= Beginning of Section =

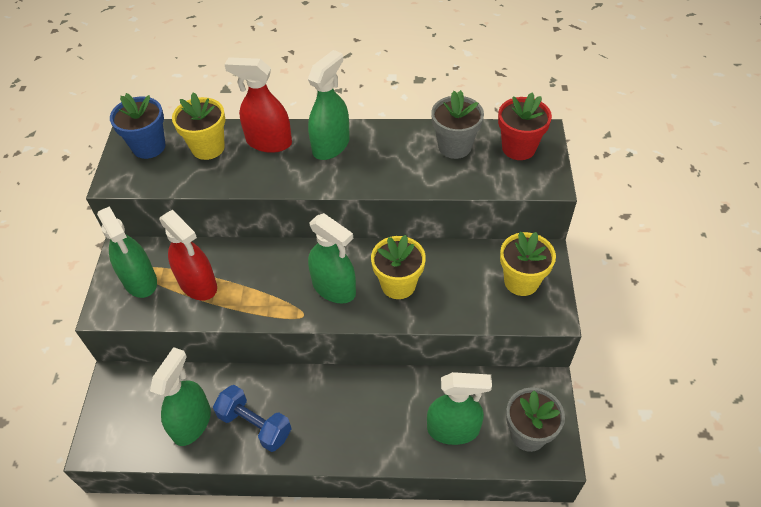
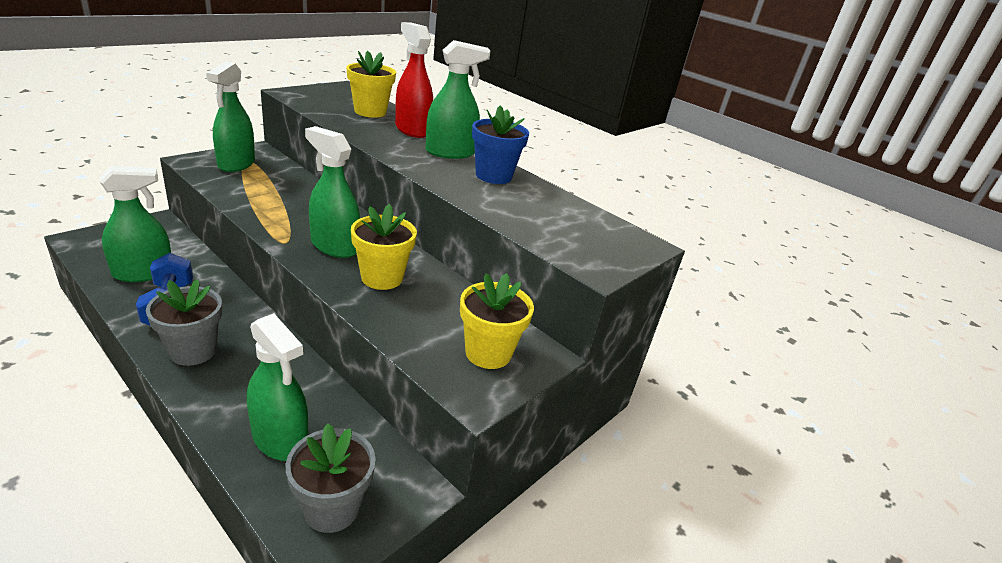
camera: 35 degrees right, 20 degrees down
(149, 147) = (339, 94): blue flower pot -> blue flower pot (493, 176)
(198, 284) = (260, 186): red spray bottle -> none
(334, 288) = (334, 246): green spray bottle -> green spray bottle turned 135 degrees clockwise
(454, 146) = (546, 205): grey flower pot -> grey flower pot (193, 351)
(518, 148) = (605, 237): red flower pot -> none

= End of Section =

Among the records above, find the lines that contain "degrees" and copy every one.

[REPLY TO THE EXERCISE]
camera: 35 degrees right, 20 degrees down
(334, 288) = (334, 246): green spray bottle -> green spray bottle turned 135 degrees clockwise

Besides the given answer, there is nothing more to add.